=== Begin Enclosure ===

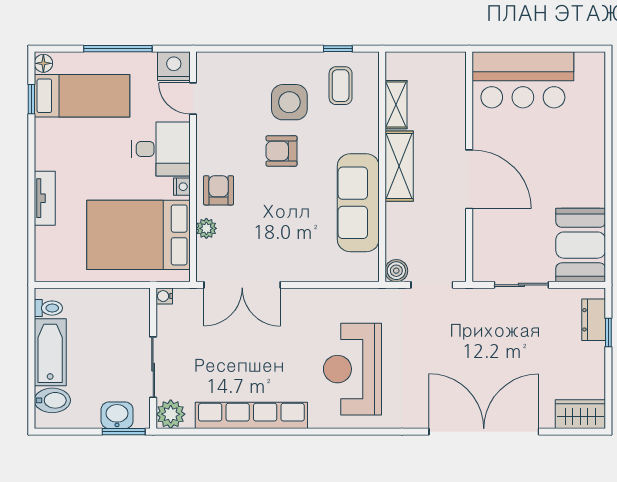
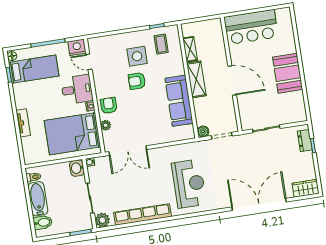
booth: (581, 245) -> (288, 73), moved
reception desk: (353, 369) -> (189, 184), turned 180
washbasin: (117, 415) -> (77, 168), moved, turned -90

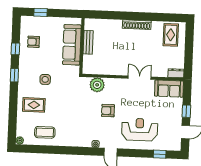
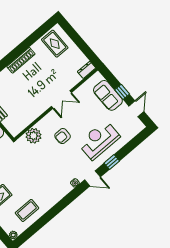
double door: (140, 78) -> (61, 100), swing flipped
sofa: (169, 89) -> (108, 95), moved, turned 90
armchair: (108, 111) -> (63, 136), moved
window: (160, 154) -> (112, 162), moved

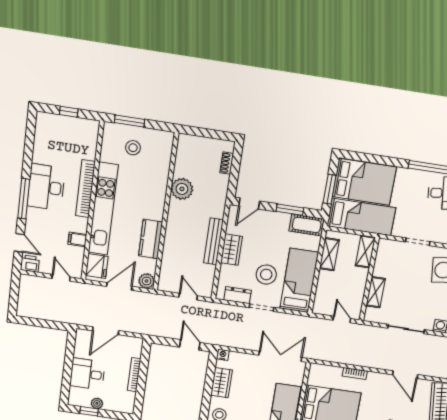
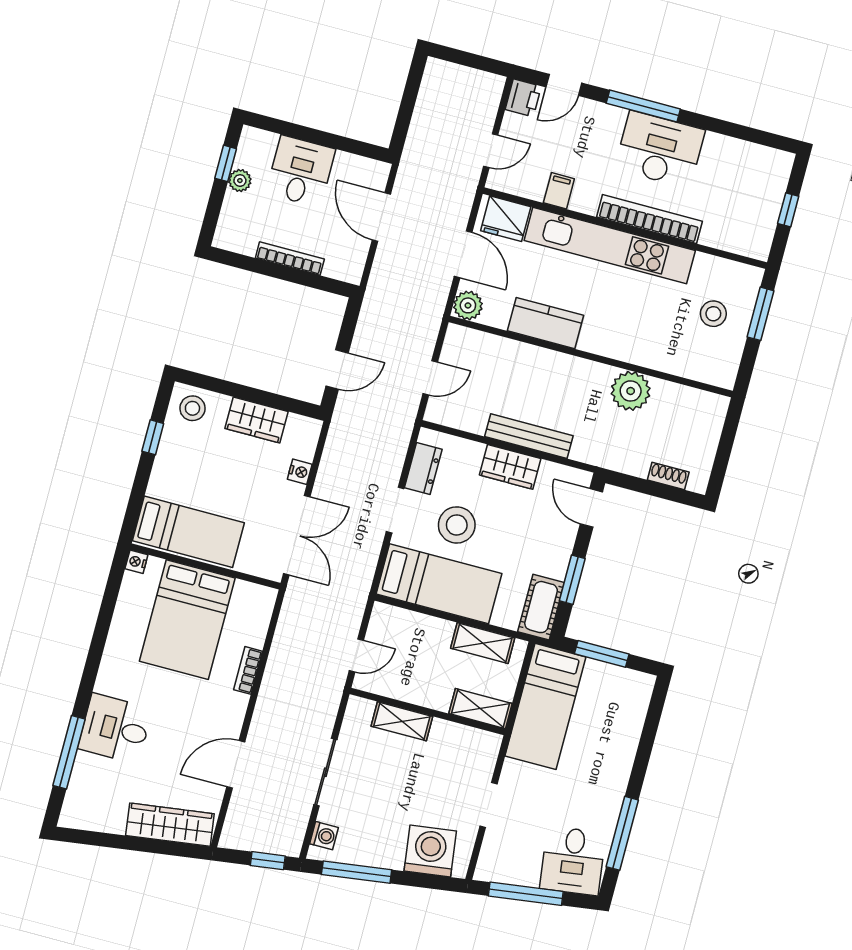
bed: (364, 182) -> (609, 717), removed
nightstand: (223, 355) -> (300, 472), moved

=== End Enclosure ===

Transcribe every entry word for word, excluding images.

booth: (581, 245) -> (288, 73), moved
reception desk: (353, 369) -> (189, 184), turned 180
washbasin: (117, 415) -> (77, 168), moved, turned -90

double door: (140, 78) -> (61, 100), swing flipped
sofa: (169, 89) -> (108, 95), moved, turned 90
armchair: (108, 111) -> (63, 136), moved
window: (160, 154) -> (112, 162), moved

bed: (364, 182) -> (609, 717), removed
nightstand: (223, 355) -> (300, 472), moved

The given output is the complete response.